*WORK TO COMPLETE*:
When the line containing "camera: 90 degrees left, 0 degrees up" appears in the data below, begin copying there and stop only after the line containing "(306, 408) = (448, 358): yellow".

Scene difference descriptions
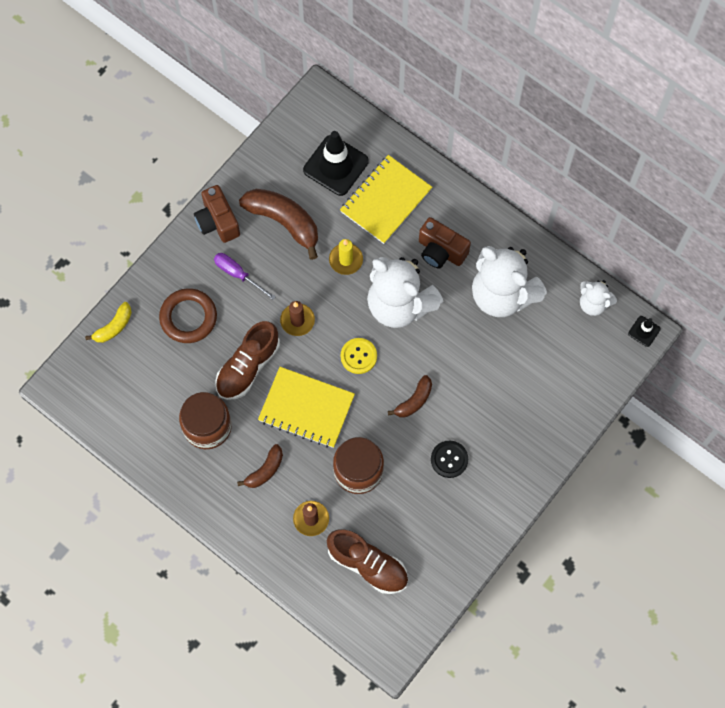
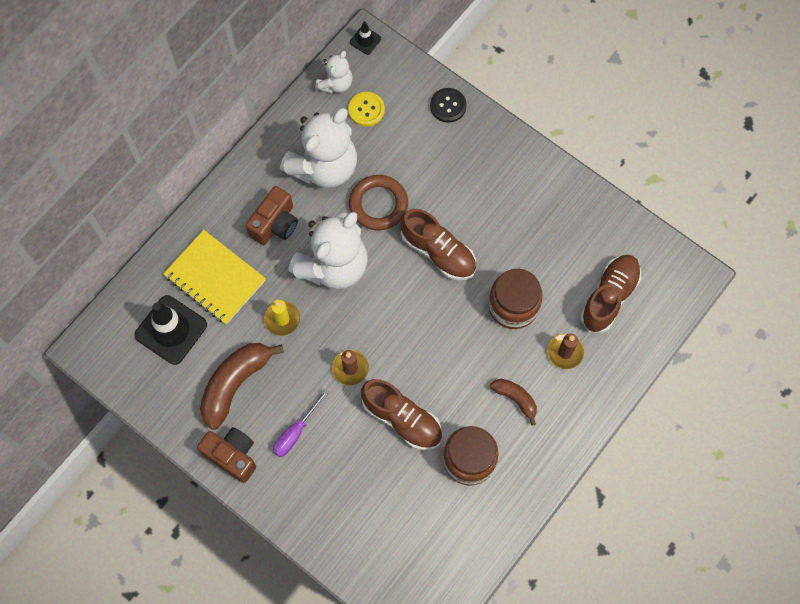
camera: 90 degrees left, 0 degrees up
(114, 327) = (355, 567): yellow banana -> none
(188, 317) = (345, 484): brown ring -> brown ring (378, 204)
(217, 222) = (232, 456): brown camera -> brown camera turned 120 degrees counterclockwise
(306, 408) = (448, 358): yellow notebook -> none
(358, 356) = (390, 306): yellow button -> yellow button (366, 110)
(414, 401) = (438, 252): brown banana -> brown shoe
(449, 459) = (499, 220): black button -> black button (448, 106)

--

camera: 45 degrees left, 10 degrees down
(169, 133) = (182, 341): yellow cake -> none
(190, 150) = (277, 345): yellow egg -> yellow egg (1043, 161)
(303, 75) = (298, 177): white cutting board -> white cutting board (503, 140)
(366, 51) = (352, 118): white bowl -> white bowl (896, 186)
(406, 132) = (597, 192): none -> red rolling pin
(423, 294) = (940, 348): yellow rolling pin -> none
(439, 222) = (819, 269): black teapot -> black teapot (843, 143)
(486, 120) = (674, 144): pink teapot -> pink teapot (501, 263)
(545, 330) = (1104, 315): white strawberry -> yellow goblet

*YOUR SOLUTION*:
camera: 90 degrees left, 0 degrees up
(114, 327) = (355, 567): yellow banana -> none
(188, 317) = (345, 484): brown ring -> brown ring (378, 204)
(217, 222) = (232, 456): brown camera -> brown camera turned 120 degrees counterclockwise
(306, 408) = (448, 358): yellow notebook -> none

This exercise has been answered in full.